[Before-and-after scene images]
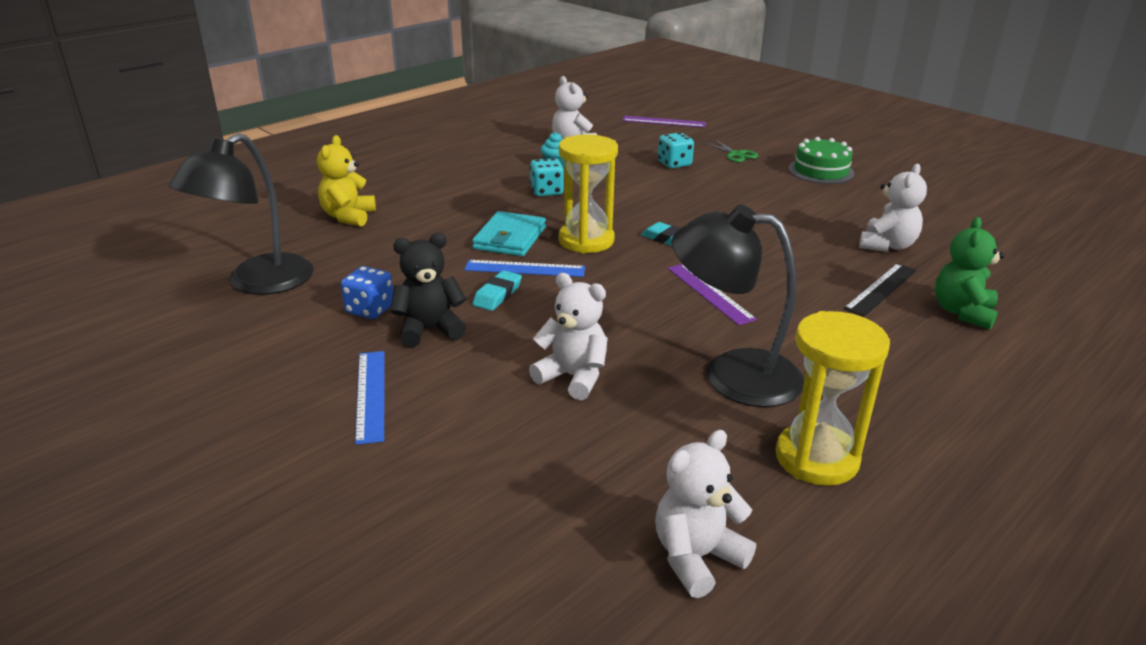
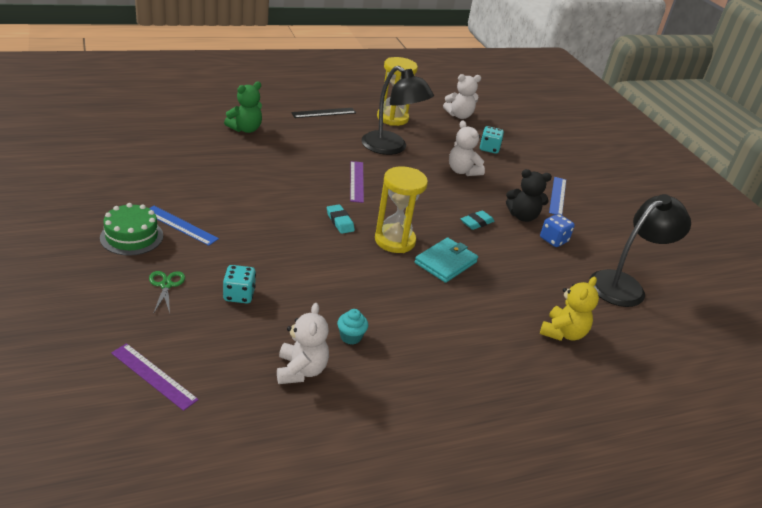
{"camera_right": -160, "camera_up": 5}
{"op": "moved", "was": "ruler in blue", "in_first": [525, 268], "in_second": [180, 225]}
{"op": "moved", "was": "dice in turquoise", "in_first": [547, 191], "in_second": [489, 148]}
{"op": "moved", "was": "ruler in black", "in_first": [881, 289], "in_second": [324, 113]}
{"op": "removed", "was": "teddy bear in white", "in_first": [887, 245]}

Instructions to follow: Omit the pictures and set down the records exactly.

Task solution:
{"camera_right": -160, "camera_up": 5}
{"op": "moved", "was": "ruler in blue", "in_first": [525, 268], "in_second": [180, 225]}
{"op": "moved", "was": "dice in turquoise", "in_first": [547, 191], "in_second": [489, 148]}
{"op": "moved", "was": "ruler in black", "in_first": [881, 289], "in_second": [324, 113]}
{"op": "removed", "was": "teddy bear in white", "in_first": [887, 245]}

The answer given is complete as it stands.